The required output is the lines below from the line containing "(522, 297) = (149, 525): purple" to the line containing "(585, 259) = (227, 619): grey eraser -> none", inclusive, retyped exactly. No other lines belong in it.
[[ The records open ]]
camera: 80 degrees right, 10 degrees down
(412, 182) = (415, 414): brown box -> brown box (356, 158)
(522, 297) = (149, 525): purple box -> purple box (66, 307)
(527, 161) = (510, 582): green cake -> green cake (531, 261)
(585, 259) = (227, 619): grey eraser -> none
[[ The records closed ]]
[[ The records open ]]
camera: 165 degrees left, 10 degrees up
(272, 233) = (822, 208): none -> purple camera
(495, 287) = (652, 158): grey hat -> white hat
[[ The records closed ]]
[[ The records open ]]
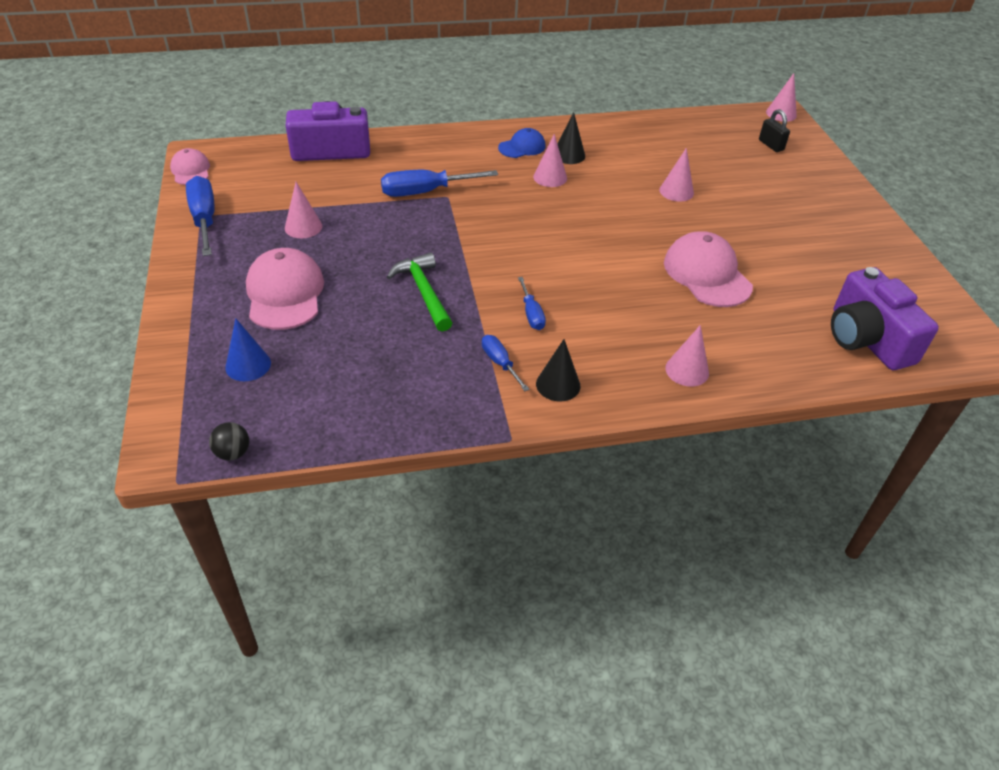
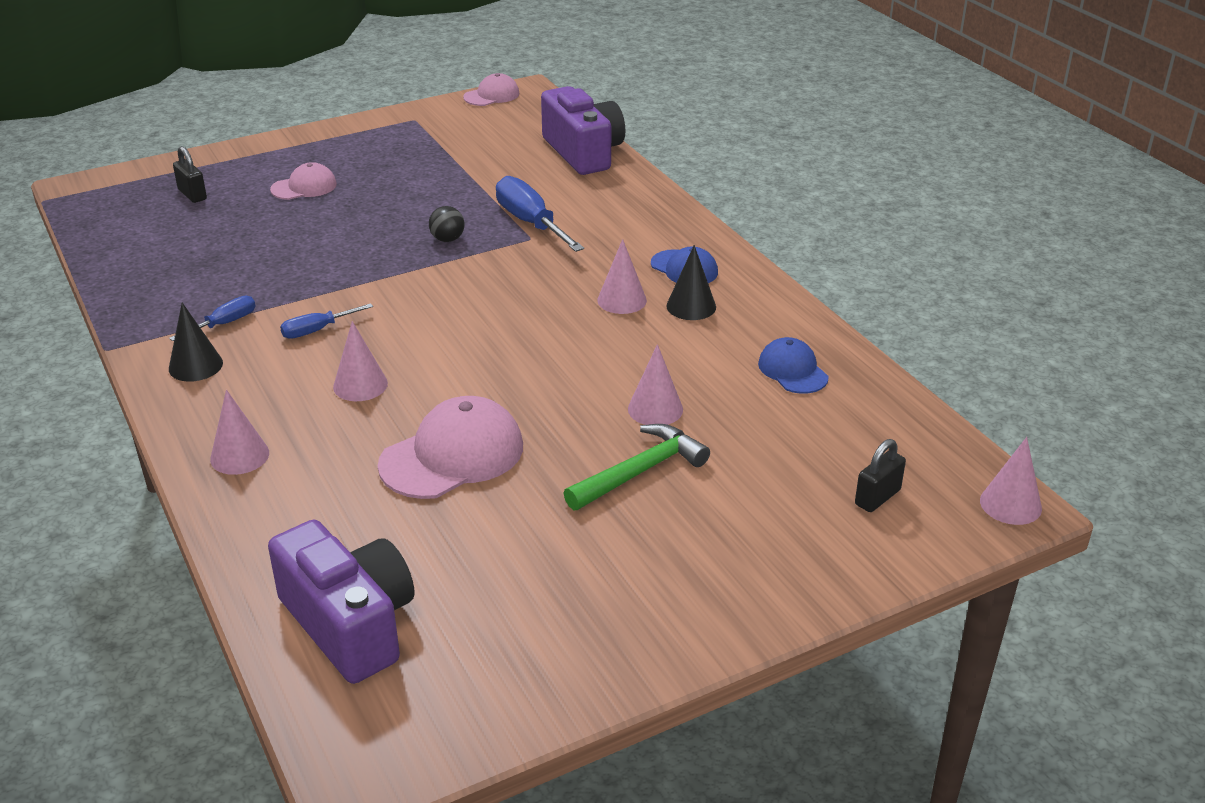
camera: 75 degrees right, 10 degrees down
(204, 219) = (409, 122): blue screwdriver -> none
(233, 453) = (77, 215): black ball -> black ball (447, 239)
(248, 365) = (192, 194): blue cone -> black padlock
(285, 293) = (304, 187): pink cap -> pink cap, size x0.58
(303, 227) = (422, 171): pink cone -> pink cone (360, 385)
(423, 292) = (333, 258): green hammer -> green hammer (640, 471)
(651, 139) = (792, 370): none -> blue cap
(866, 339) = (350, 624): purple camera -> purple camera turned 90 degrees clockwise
[[ The records closed ]]
## Response to the exercise:
(522, 297) = (149, 525): purple box -> purple box (66, 307)
(527, 161) = (510, 582): green cake -> green cake (531, 261)
(585, 259) = (227, 619): grey eraser -> none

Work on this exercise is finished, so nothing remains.